Please copy all of the data that follows exactly, leaving any pictures out.

Dataset section =
☆ ☆ ☆ ☆ ☆
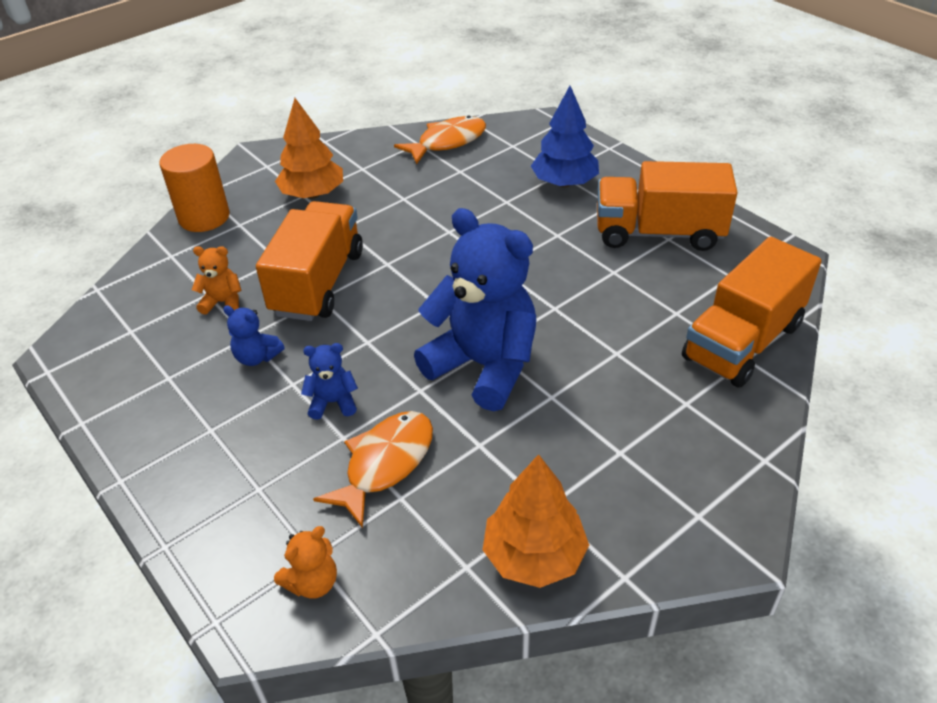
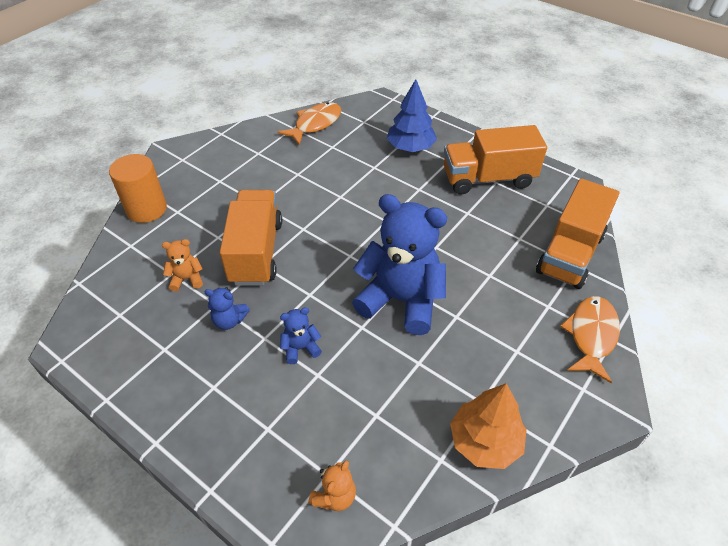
camera: 15 degrees left, 5 degrees up
orange tree [275,98,343,199] -> none
orange fish [313,411,433,528] -> orange fish moved to [560,296,620,383]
☆ ☆ ☆ ☆ ☆
Completed exercise =
camera: 15 degrees left, 5 degrees up
orange tree [275,98,343,199] -> none
orange fish [313,411,433,528] -> orange fish moved to [560,296,620,383]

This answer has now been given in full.